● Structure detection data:
--------------------

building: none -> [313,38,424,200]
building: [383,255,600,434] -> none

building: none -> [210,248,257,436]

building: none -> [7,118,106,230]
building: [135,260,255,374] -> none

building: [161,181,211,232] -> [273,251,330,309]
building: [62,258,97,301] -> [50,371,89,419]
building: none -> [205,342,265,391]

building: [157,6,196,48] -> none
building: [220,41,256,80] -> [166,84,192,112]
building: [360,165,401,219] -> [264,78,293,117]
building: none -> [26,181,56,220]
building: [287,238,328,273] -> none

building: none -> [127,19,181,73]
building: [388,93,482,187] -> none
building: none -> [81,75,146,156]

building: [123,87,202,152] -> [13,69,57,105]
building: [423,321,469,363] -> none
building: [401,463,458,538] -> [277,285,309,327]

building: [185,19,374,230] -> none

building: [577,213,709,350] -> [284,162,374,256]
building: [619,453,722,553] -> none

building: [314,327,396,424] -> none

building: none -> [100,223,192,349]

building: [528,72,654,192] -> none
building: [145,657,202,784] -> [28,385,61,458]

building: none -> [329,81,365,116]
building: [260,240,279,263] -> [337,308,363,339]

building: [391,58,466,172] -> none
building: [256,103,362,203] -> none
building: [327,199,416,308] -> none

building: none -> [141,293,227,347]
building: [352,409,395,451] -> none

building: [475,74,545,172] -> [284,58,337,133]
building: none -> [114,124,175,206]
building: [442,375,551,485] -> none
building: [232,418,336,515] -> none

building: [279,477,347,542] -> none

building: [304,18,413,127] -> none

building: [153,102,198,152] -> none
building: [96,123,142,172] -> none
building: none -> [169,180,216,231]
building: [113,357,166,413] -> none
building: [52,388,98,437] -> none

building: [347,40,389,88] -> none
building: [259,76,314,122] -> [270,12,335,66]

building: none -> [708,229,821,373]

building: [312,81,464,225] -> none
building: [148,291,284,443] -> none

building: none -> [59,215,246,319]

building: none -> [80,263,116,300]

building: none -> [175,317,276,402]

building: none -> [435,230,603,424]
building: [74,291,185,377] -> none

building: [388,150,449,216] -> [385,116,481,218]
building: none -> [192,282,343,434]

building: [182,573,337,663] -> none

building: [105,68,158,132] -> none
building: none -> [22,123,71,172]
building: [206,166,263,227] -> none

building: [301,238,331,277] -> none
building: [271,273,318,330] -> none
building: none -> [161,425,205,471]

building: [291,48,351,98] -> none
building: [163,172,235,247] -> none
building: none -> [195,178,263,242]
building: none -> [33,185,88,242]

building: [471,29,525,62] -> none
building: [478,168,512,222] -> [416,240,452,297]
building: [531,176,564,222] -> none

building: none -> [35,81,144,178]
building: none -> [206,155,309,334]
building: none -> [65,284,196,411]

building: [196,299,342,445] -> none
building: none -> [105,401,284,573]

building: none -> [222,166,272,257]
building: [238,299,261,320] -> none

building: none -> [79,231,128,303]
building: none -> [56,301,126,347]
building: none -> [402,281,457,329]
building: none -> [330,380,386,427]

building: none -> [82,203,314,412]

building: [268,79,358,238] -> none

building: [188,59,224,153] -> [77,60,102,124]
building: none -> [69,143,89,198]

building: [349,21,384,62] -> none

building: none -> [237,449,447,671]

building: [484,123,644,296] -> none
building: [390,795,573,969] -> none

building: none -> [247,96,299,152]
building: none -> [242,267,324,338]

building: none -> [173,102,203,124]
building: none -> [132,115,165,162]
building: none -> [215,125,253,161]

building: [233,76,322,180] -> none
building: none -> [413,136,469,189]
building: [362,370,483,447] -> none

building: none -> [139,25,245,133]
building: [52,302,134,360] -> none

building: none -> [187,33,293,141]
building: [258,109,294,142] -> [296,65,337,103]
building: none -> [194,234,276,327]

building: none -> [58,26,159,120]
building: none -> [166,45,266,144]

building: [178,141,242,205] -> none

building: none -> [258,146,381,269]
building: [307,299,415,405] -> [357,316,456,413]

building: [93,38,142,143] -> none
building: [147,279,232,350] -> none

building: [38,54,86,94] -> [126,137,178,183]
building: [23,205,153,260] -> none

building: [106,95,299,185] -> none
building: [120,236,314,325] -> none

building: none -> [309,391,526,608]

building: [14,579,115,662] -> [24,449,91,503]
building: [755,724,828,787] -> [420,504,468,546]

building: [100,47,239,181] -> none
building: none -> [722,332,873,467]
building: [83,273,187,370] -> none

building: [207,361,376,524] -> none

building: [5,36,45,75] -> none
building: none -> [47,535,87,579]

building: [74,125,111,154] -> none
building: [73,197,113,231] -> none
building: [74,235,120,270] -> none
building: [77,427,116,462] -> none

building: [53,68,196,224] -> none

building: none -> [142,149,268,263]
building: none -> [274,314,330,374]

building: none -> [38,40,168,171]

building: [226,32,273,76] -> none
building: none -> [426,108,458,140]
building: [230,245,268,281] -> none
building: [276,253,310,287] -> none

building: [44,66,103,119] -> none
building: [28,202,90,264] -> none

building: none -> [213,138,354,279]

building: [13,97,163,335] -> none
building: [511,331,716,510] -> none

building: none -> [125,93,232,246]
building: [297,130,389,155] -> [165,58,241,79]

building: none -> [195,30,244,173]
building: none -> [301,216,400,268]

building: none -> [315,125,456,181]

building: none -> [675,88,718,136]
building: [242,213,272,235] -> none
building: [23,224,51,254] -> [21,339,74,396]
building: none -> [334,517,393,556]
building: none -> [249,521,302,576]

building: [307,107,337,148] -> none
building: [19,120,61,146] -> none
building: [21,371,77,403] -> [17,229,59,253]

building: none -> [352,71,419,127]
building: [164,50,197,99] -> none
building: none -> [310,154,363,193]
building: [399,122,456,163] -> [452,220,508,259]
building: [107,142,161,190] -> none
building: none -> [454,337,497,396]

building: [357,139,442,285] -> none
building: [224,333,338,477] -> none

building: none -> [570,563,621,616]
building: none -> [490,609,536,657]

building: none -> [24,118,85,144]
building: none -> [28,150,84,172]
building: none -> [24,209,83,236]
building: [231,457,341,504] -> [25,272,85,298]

--------------------

● Work to be completed: Output nothing but the lines from the one containing "building: none -> [570,563,621,616]" through the last line of the data, exactly as they stand.

● Task solution:
building: none -> [570,563,621,616]
building: none -> [490,609,536,657]

building: none -> [24,118,85,144]
building: none -> [28,150,84,172]
building: none -> [24,209,83,236]
building: [231,457,341,504] -> [25,272,85,298]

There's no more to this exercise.